**EXERCISE**.
When a line in the entries contains the word "minus", copy that line in full.

Records from a dataset
== Segment start ==

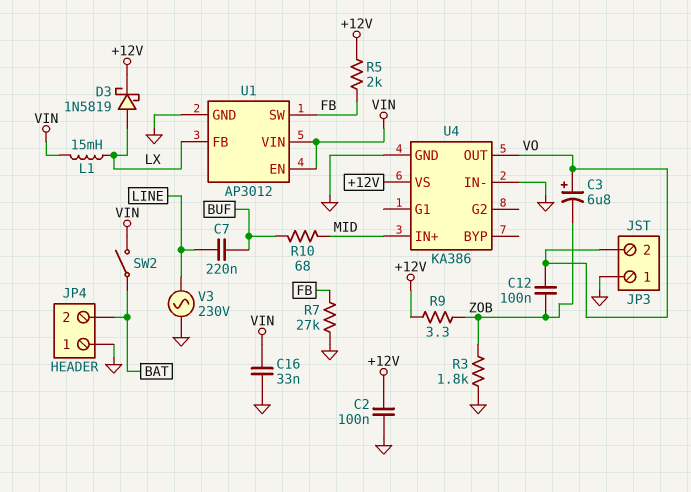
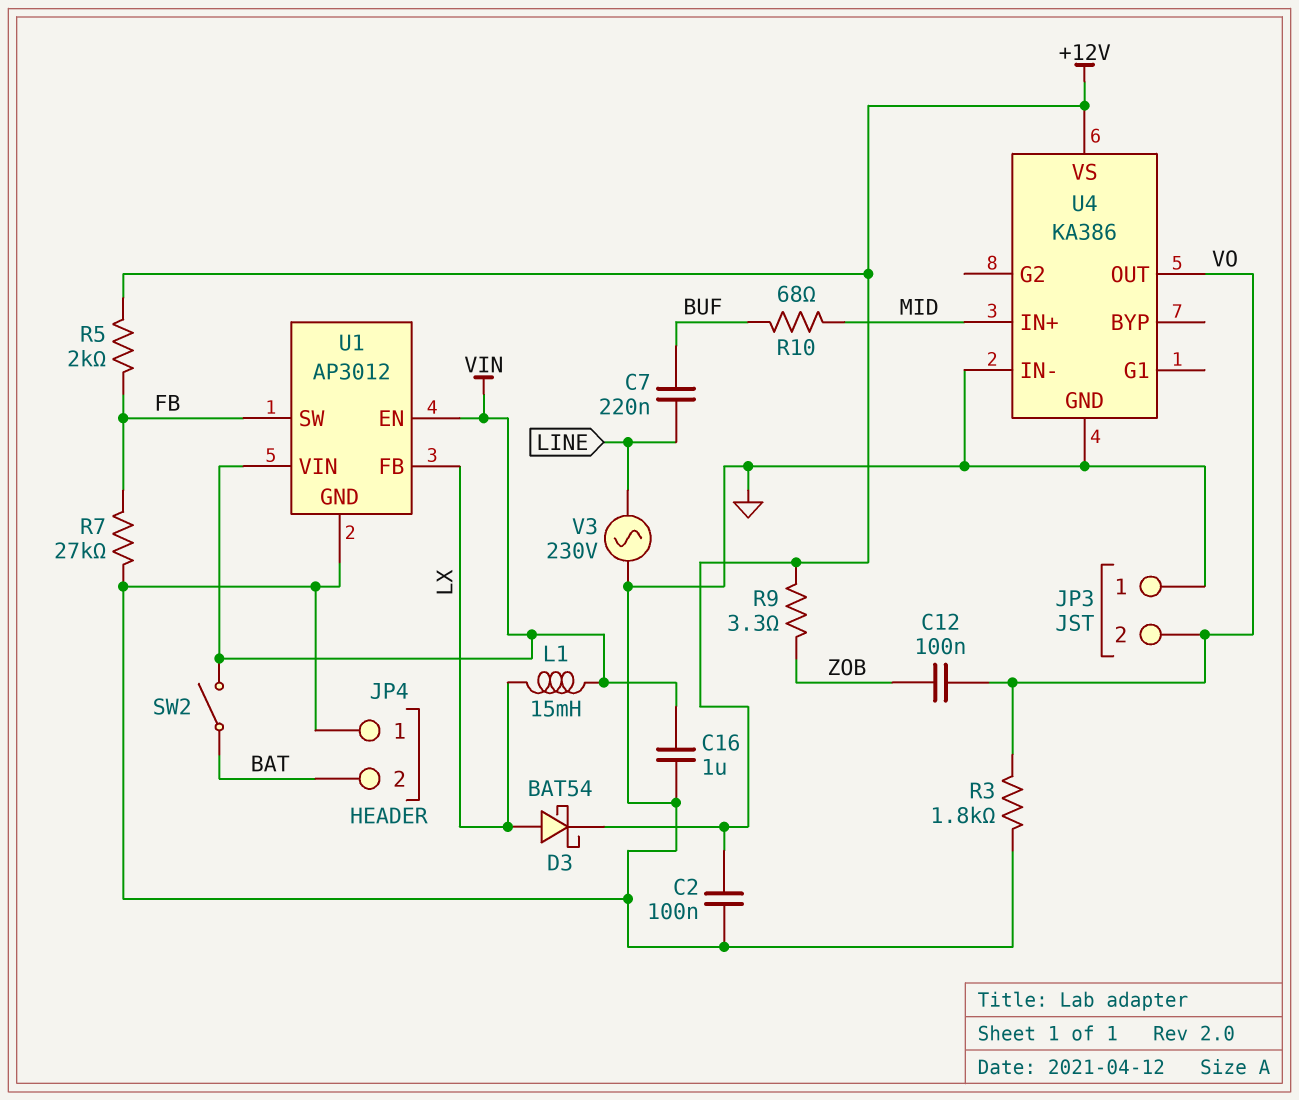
C3: 6.8uF (plus VO, minus ZOB) -> none
C16: 33nF (GND, VIN) -> 1uF (GND, VIN)
D3: schottky 1N5819 (A LX, K +12V) -> schottky BAT54 (A LX, K +12V)
R3: 1.8k (GND, ZOB) -> 1.8k (GND, VO)

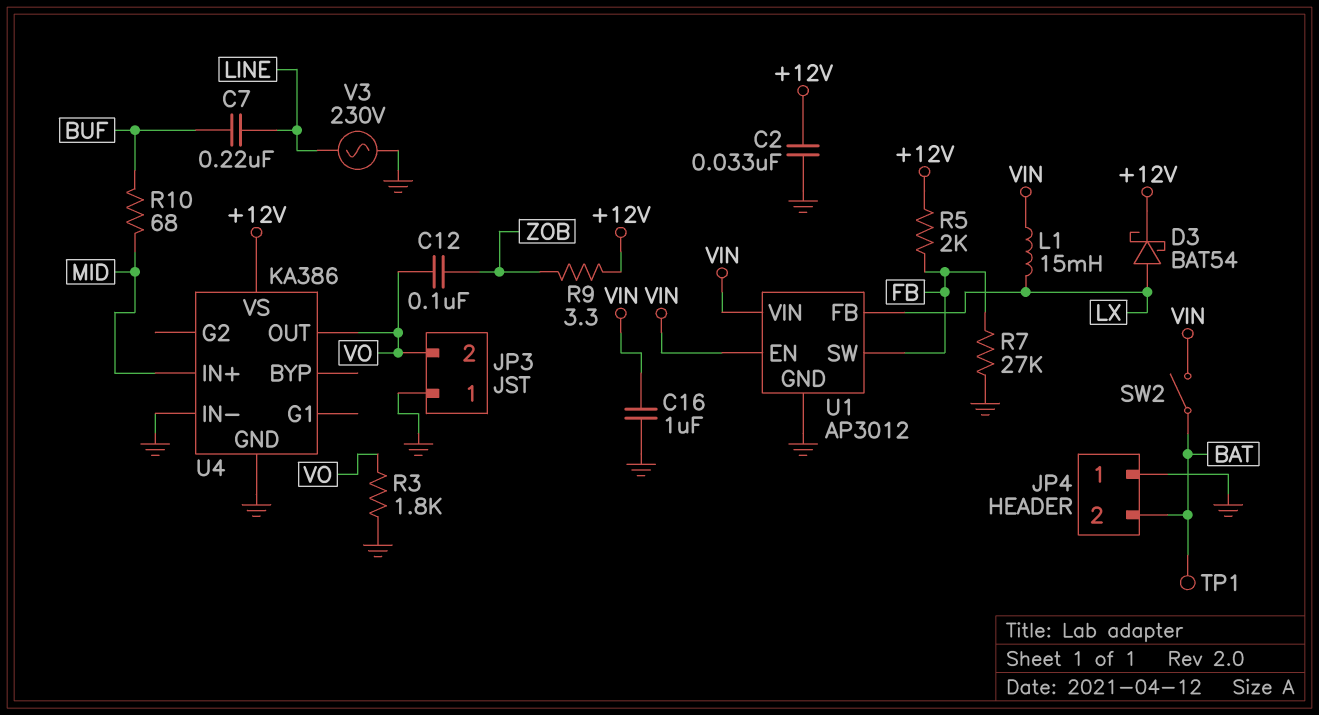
C2: 100nF (+12V, GND) -> 33nF (+12V, GND)
TP1: none -> test point (BAT)

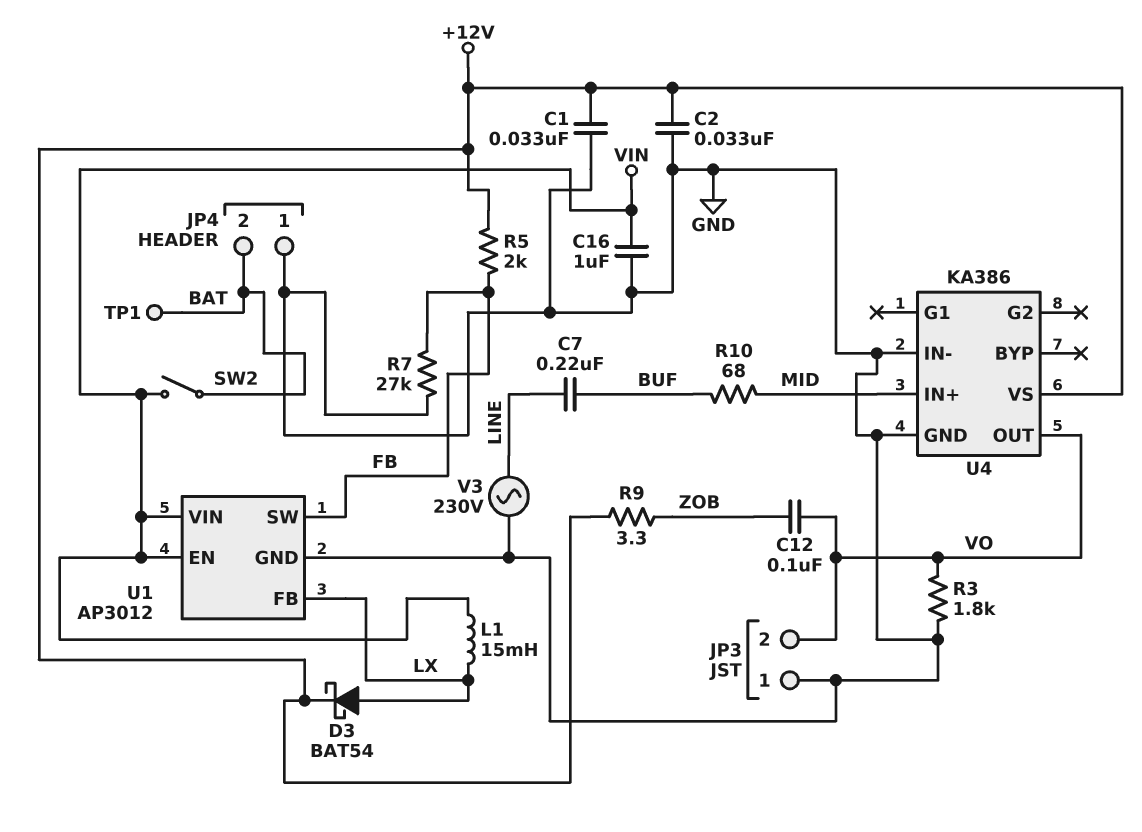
C1: none -> 33nF (+12V, GND)

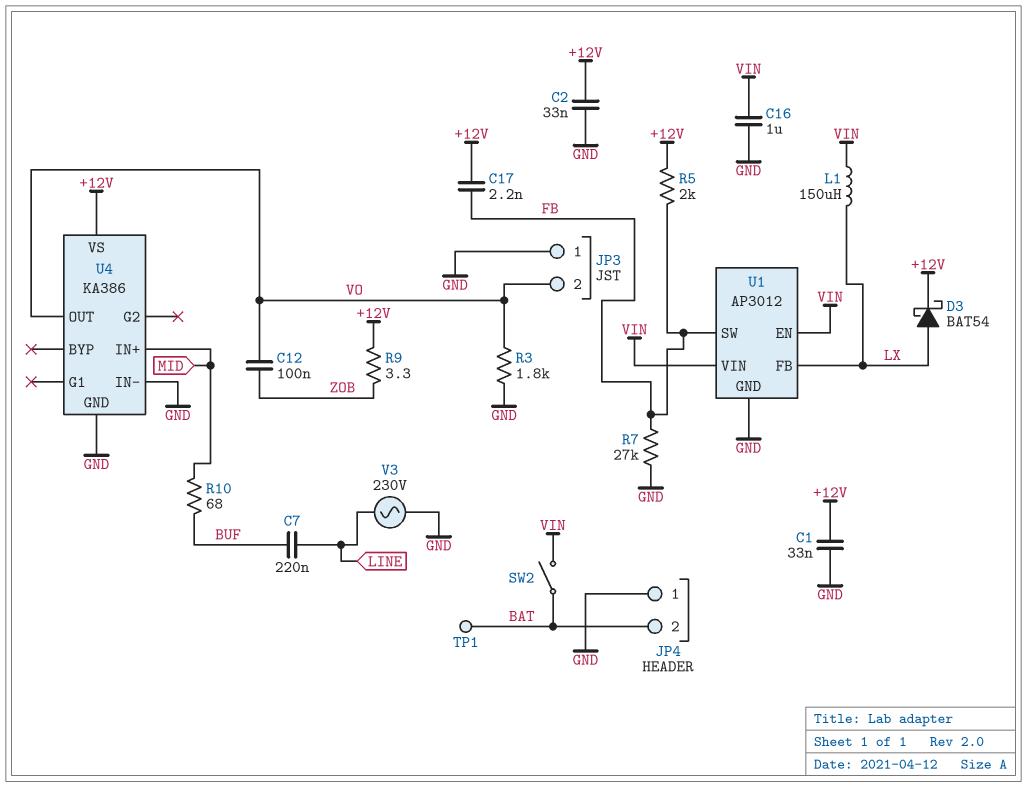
C17: none -> 2.2nF (+12V, FB)
L1: 15mH (LX, VIN) -> 150uH (LX, VIN)

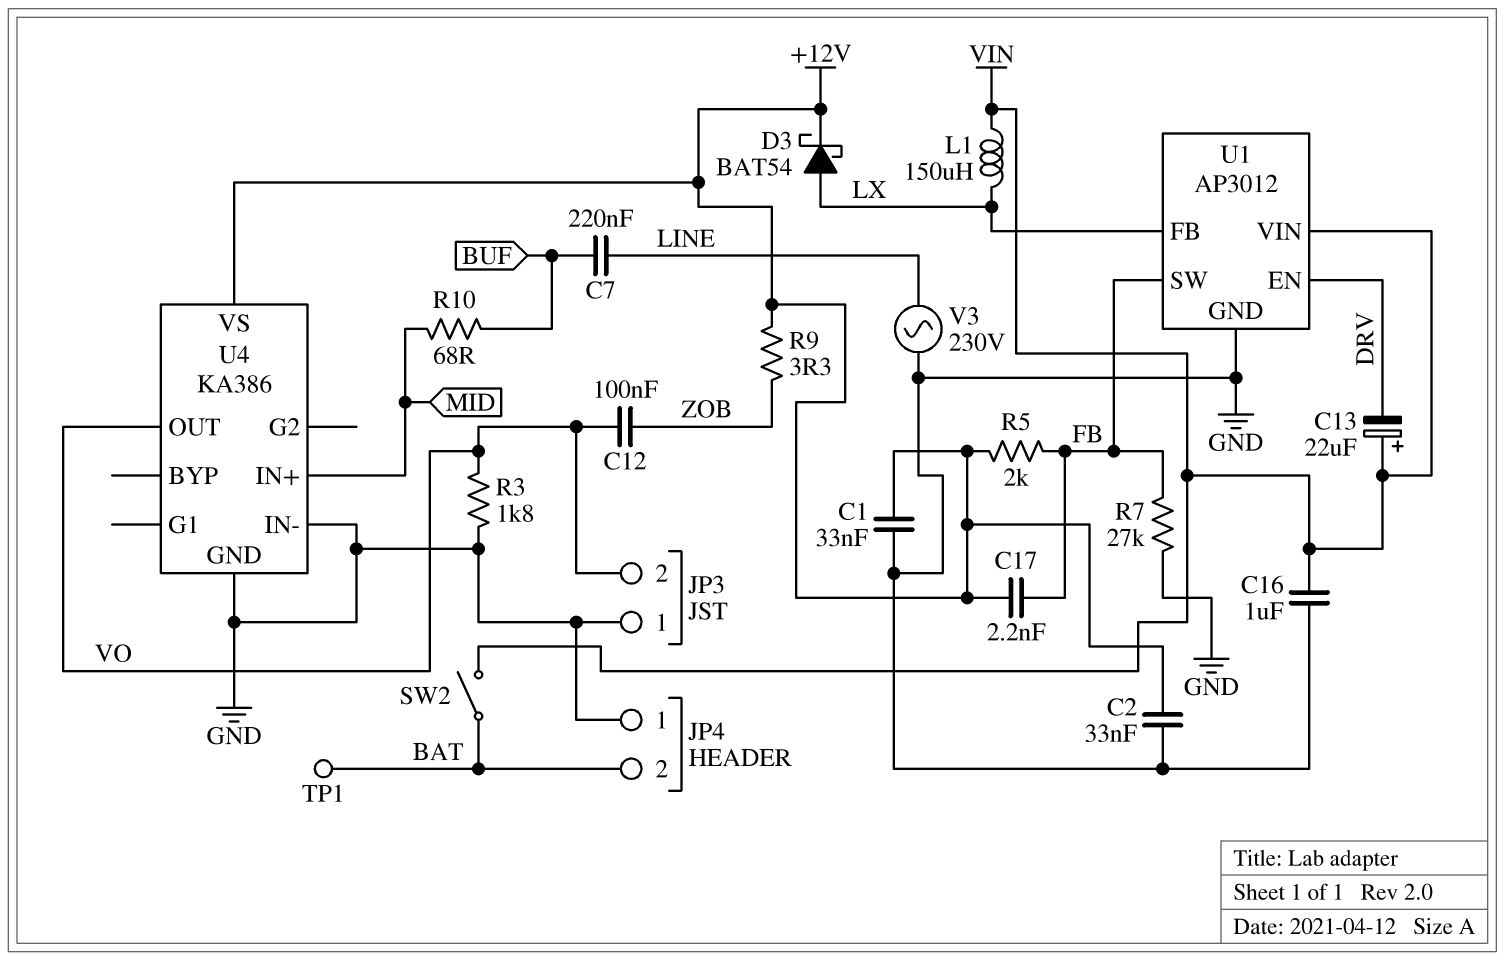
C13: none -> 22uF (plus VIN, minus DRV)
U1 pin EN: VIN -> DRV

== Segment end ==

**YOUR SOLUTION**.
C3: 6.8uF (plus VO, minus ZOB) -> none
C13: none -> 22uF (plus VIN, minus DRV)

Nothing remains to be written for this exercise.